[WHAT IS BEING ASKED]: For the listing below, print exactly the lines from the line with "Someone carried the jet-black AA" to the line with "Someone rotated the grey", both included, and nothing beyond them.

RAW DATA section start

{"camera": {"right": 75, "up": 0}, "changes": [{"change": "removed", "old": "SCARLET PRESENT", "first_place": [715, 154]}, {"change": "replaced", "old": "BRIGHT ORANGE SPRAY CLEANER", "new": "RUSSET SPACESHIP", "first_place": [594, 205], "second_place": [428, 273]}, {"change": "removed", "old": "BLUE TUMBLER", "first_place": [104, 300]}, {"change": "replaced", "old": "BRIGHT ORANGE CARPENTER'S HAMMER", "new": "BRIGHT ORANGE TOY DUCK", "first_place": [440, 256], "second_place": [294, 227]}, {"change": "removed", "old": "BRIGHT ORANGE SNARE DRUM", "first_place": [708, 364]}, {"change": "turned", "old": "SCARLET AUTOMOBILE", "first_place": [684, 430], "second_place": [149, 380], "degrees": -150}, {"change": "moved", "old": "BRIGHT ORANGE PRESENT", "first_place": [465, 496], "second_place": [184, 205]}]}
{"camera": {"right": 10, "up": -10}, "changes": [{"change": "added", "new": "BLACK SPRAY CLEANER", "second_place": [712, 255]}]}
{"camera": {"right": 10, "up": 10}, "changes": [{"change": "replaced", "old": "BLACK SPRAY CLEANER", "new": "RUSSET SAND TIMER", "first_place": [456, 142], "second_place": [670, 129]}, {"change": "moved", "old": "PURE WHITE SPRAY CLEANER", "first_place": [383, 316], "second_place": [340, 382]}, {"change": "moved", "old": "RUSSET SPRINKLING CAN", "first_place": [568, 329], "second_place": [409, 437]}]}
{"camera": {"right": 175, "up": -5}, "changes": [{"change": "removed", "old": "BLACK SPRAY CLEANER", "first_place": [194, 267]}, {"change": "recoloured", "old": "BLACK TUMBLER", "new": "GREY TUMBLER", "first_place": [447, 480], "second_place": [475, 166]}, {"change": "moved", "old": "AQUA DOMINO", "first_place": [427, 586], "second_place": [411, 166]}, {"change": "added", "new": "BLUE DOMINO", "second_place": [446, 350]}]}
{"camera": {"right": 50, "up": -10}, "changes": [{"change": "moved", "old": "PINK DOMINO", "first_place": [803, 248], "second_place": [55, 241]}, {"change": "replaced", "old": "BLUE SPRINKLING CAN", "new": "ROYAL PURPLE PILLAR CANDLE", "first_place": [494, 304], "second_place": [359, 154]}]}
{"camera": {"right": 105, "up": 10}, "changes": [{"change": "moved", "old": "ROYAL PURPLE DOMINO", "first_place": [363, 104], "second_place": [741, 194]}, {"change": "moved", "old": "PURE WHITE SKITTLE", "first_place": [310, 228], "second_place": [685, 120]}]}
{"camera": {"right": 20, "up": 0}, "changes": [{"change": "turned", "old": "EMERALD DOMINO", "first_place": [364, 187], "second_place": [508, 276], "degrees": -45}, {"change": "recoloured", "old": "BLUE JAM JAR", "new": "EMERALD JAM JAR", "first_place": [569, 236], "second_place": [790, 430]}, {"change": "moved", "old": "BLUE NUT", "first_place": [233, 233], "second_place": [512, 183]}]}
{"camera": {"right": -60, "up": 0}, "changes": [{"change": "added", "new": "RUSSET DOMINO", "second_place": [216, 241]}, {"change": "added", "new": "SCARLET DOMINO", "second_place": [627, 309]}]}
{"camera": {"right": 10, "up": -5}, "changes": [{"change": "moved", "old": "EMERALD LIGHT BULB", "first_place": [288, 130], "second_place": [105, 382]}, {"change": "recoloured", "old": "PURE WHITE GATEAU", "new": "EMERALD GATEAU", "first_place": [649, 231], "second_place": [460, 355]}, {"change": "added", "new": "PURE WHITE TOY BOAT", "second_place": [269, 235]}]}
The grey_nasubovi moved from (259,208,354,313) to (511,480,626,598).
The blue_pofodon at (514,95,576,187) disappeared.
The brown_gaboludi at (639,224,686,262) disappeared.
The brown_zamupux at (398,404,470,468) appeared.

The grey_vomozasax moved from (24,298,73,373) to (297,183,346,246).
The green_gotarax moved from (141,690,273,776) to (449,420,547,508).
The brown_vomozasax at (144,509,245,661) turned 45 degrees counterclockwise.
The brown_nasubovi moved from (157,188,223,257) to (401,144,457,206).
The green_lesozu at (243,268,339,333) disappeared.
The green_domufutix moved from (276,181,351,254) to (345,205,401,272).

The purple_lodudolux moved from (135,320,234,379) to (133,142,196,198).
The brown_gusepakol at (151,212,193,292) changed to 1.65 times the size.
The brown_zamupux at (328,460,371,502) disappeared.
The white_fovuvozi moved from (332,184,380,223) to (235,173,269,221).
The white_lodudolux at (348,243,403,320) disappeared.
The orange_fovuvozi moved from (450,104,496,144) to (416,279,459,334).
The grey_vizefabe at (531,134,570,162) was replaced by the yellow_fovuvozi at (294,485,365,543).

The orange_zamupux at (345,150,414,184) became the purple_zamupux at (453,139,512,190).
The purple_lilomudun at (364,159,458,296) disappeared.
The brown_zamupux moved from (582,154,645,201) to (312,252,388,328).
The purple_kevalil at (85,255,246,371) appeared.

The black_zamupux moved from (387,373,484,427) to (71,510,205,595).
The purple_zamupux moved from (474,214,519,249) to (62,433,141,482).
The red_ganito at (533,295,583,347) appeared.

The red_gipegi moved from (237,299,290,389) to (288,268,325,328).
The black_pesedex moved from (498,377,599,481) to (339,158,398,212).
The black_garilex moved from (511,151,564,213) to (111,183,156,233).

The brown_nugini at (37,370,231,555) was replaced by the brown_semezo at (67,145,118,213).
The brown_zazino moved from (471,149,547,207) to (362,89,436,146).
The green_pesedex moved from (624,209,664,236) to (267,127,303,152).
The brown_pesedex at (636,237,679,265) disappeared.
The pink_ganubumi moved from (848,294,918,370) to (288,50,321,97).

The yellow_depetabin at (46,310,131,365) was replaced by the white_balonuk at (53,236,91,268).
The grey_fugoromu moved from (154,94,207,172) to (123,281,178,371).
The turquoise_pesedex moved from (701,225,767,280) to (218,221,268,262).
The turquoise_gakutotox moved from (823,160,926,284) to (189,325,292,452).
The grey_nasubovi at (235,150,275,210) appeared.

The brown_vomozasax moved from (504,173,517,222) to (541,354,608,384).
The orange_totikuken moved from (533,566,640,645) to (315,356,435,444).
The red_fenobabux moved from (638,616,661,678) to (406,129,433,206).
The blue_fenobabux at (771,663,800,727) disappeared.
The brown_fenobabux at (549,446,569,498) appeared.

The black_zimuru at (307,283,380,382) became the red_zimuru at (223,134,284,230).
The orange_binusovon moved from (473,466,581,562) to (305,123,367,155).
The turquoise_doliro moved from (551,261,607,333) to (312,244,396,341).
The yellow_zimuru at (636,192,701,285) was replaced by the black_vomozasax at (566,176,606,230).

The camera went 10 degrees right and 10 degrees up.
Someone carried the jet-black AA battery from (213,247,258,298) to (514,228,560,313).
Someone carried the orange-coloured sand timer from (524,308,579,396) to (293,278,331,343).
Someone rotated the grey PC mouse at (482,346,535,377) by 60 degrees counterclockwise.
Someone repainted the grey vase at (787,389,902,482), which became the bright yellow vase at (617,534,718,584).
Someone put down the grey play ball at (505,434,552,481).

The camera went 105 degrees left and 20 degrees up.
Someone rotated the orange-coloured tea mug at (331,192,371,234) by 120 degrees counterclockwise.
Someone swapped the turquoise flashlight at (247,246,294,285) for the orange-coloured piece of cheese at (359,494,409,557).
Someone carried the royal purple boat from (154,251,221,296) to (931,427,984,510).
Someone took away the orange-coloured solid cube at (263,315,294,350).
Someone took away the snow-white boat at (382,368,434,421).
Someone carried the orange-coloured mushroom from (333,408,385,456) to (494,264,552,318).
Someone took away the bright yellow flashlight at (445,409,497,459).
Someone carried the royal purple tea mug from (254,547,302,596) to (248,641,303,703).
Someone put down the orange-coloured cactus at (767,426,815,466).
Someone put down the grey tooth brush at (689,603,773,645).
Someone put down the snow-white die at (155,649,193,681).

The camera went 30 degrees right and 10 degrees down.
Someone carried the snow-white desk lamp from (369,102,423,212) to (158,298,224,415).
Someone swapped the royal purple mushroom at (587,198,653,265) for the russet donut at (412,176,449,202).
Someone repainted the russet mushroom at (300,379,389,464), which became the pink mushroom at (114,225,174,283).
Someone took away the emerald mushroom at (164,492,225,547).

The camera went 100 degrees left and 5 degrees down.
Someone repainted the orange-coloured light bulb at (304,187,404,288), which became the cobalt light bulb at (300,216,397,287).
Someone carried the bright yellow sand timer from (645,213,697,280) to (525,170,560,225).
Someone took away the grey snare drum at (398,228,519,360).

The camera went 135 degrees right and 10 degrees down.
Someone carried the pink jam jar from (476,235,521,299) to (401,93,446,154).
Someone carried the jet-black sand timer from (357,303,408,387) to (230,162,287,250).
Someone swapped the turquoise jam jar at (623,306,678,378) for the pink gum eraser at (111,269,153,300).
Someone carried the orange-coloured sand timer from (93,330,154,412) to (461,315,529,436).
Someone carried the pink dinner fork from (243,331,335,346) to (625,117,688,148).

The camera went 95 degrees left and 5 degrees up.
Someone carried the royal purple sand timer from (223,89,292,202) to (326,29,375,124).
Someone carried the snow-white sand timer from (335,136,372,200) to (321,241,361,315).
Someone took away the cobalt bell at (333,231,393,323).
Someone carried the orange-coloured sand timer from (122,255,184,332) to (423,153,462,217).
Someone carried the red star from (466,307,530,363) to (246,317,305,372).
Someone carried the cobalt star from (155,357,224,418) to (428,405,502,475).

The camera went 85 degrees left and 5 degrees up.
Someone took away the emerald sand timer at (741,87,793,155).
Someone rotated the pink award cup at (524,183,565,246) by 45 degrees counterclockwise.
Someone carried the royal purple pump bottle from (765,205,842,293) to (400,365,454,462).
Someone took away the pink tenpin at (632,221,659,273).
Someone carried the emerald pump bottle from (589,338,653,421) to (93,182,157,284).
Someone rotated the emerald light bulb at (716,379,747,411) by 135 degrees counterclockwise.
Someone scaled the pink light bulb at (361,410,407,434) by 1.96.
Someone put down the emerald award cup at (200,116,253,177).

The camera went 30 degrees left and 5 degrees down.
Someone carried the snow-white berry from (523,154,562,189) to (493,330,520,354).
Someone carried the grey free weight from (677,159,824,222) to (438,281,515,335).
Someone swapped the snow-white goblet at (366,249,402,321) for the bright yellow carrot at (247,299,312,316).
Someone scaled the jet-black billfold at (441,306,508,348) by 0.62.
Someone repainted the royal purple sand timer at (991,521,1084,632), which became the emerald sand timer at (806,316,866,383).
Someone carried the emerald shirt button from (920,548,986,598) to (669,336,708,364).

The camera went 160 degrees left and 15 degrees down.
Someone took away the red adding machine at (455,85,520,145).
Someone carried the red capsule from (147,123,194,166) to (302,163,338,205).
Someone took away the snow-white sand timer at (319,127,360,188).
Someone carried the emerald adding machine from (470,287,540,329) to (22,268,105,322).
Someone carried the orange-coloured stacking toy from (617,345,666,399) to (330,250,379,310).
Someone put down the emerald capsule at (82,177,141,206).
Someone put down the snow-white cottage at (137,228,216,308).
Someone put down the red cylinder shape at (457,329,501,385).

RAW DATA section end

[WRITTEN RESPONSE]:
Someone carried the jet-black AA battery from (213,247,258,298) to (514,228,560,313).
Someone carried the orange-coloured sand timer from (524,308,579,396) to (293,278,331,343).
Someone rotated the grey PC mouse at (482,346,535,377) by 60 degrees counterclockwise.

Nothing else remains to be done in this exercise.